*Your assignment*:
Without the images, write out all of the following entries exactly.

Provided data section start

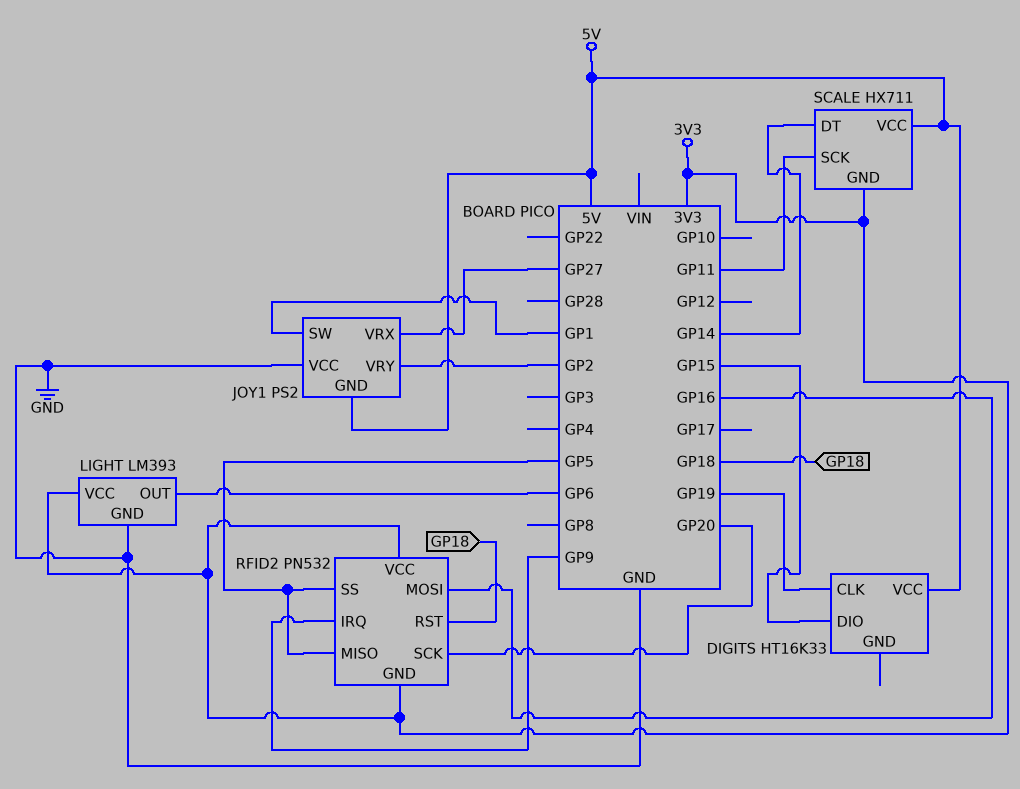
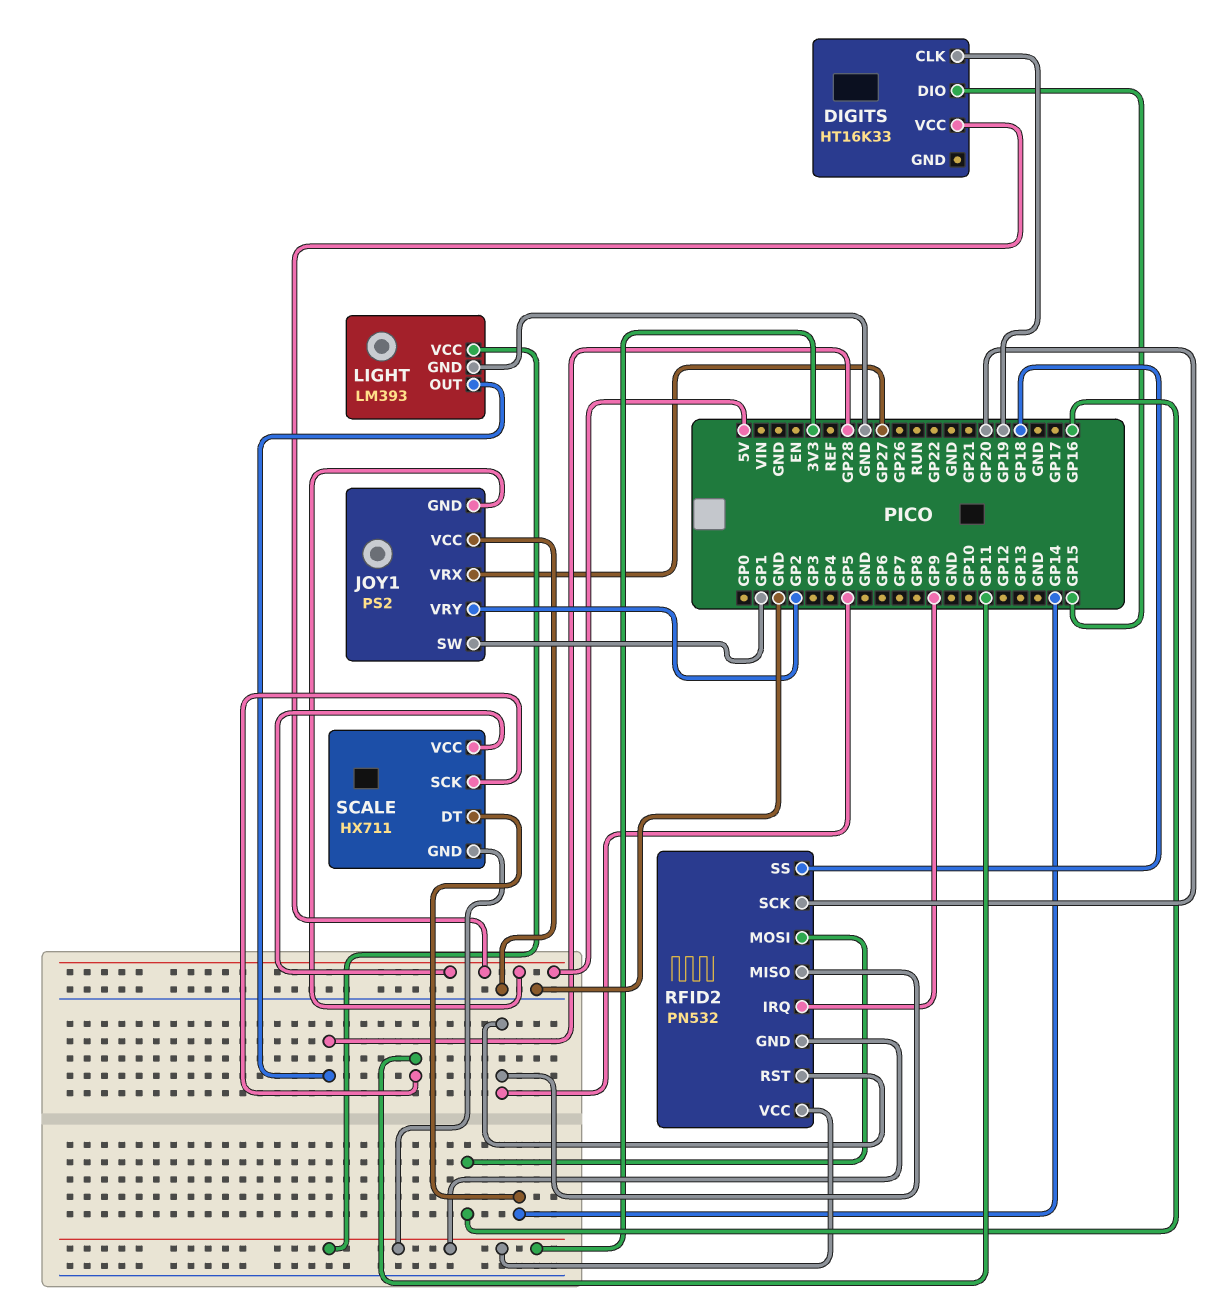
LIGHT pin OUT: GP6 -> GP28
RFID2 pin RST: GP18 -> GP5
RFID2 pin SS: GP5 -> GP18

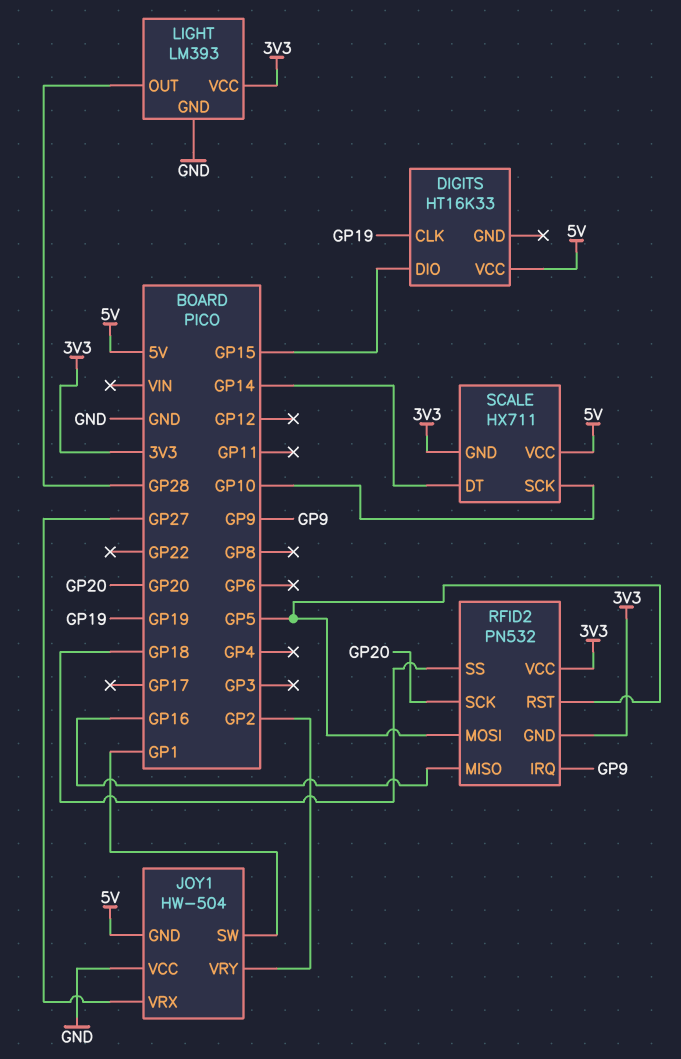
JOY1: PS2 -> HW-504
RFID2 pin MISO: GP5 -> GP16
RFID2 pin MOSI: GP16 -> GP5
SCALE pin SCK: GP11 -> GP10

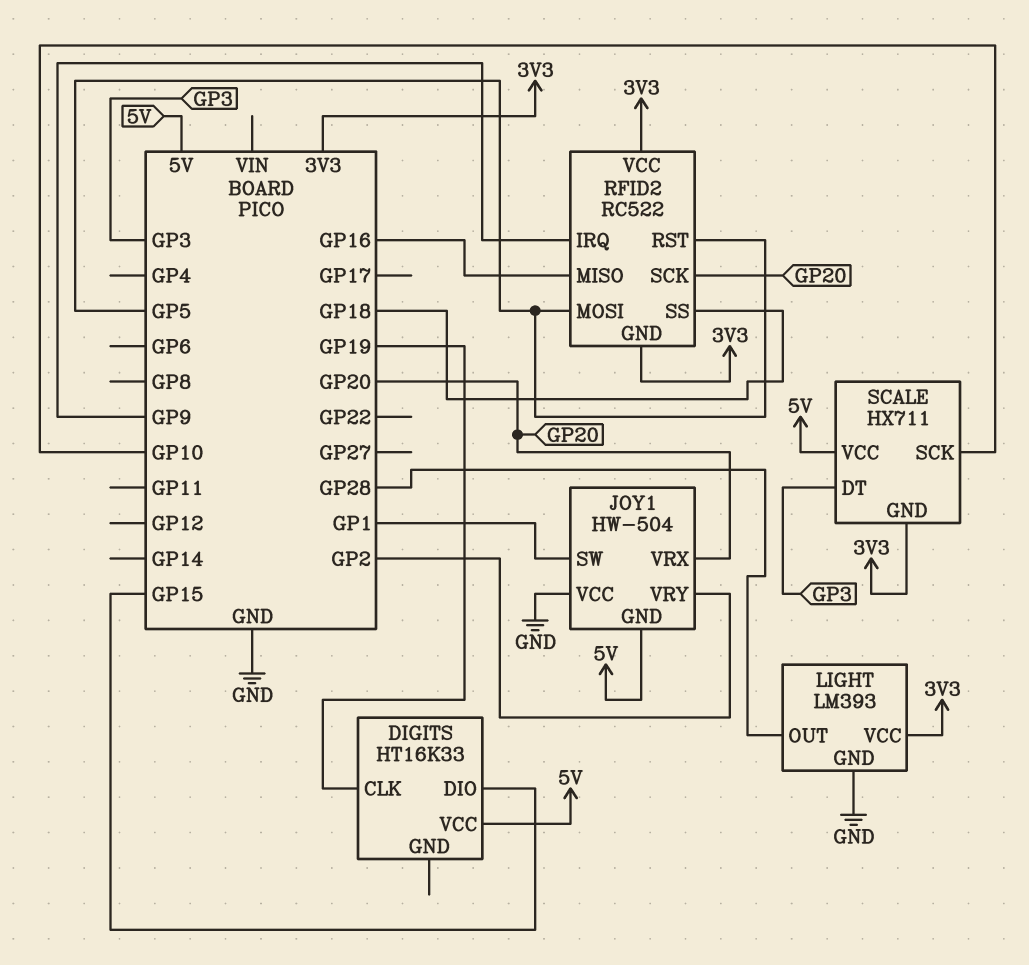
JOY1 pin VRX: GP27 -> GP20
RFID2: PN532 -> RC522
SCALE pin DT: GP14 -> GP3

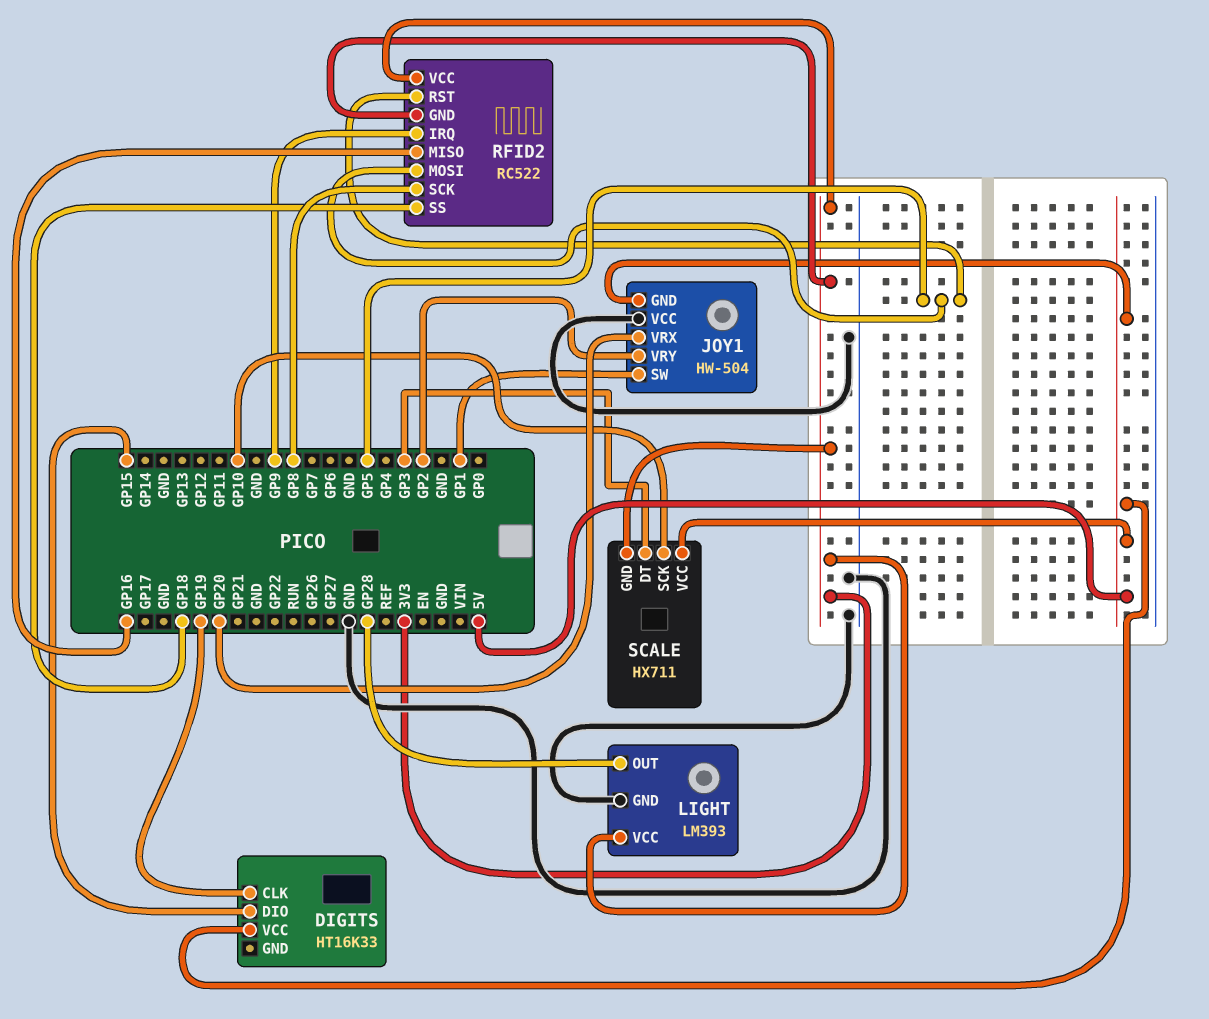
RFID2 pin SCK: GP20 -> GP8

Provided data section end

*Result of the task*:
LIGHT pin OUT: GP6 -> GP28
RFID2 pin RST: GP18 -> GP5
RFID2 pin SS: GP5 -> GP18

JOY1: PS2 -> HW-504
RFID2 pin MISO: GP5 -> GP16
RFID2 pin MOSI: GP16 -> GP5
SCALE pin SCK: GP11 -> GP10

JOY1 pin VRX: GP27 -> GP20
RFID2: PN532 -> RC522
SCALE pin DT: GP14 -> GP3

RFID2 pin SCK: GP20 -> GP8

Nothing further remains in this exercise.